▶ _Work instructions_: Down to the final line, print the records below exactly and without pictures.

*** Input data

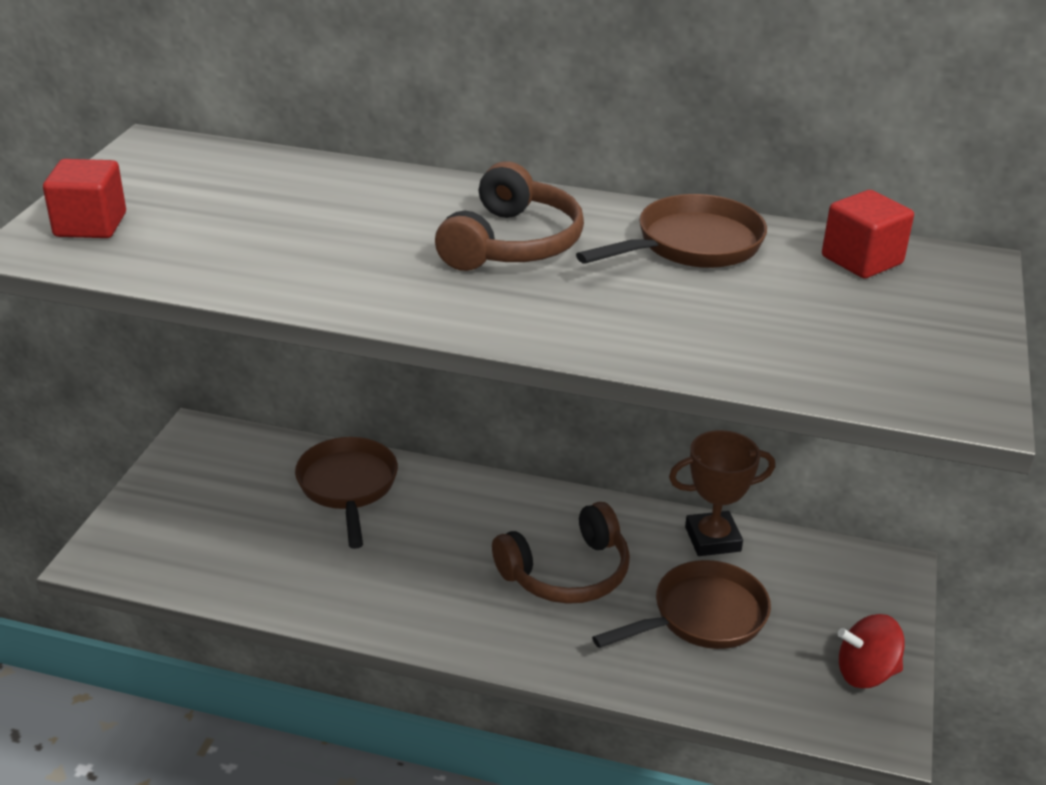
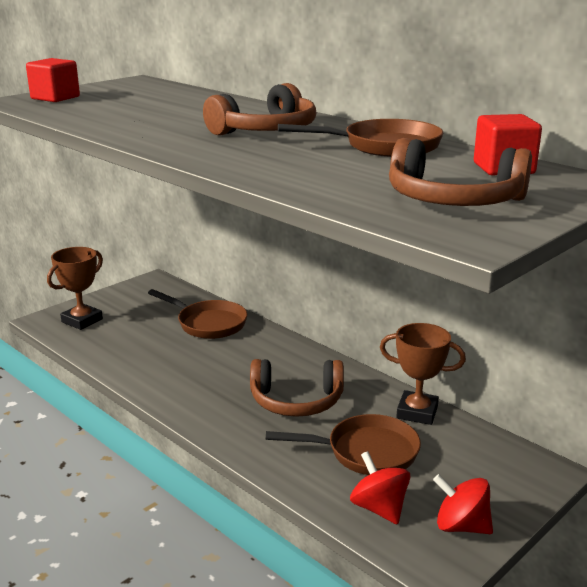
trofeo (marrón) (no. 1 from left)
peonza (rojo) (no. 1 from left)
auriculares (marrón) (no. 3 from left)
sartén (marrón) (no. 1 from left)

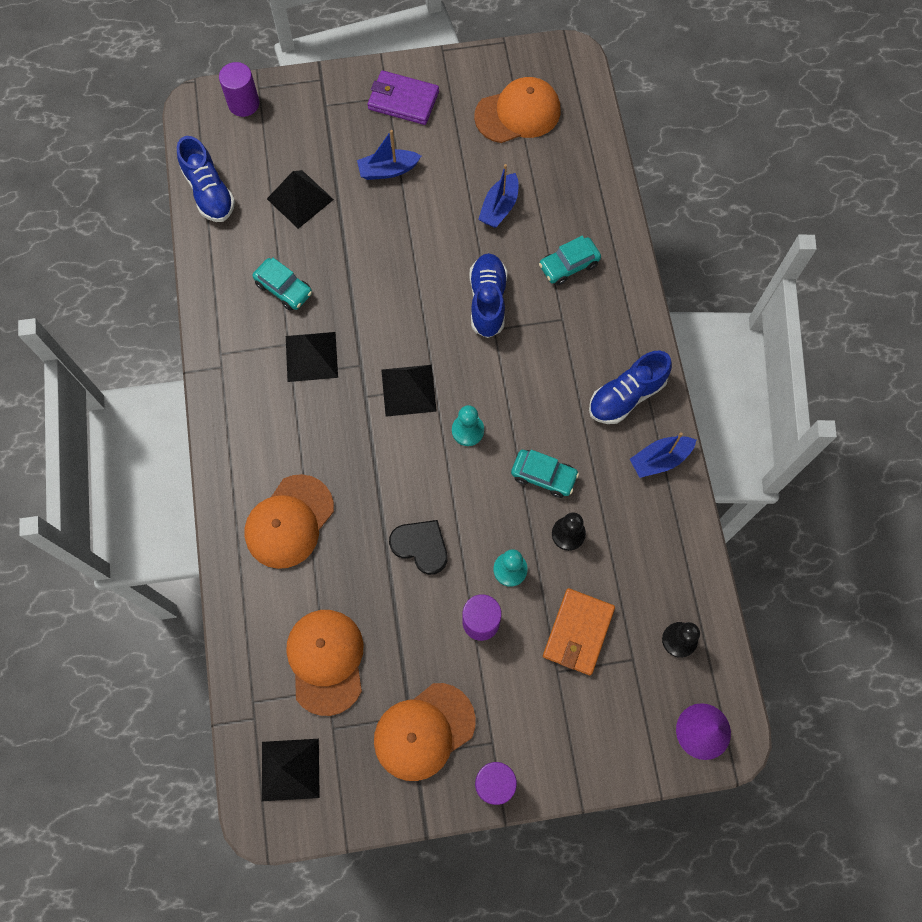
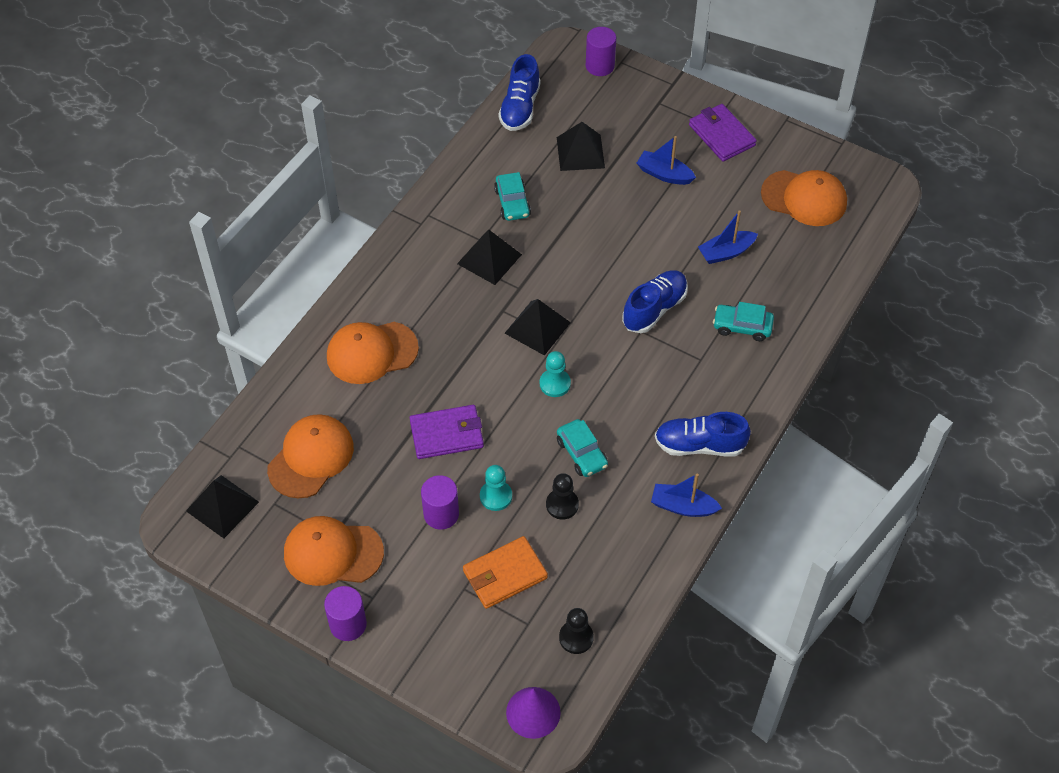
cartera (morado) (no. 1 from left)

******

▶ _Output of the task_:
trofeo (marrón) (no. 1 from left)
peonza (rojo) (no. 1 from left)
auriculares (marrón) (no. 3 from left)
sartén (marrón) (no. 1 from left)

cartera (morado) (no. 1 from left)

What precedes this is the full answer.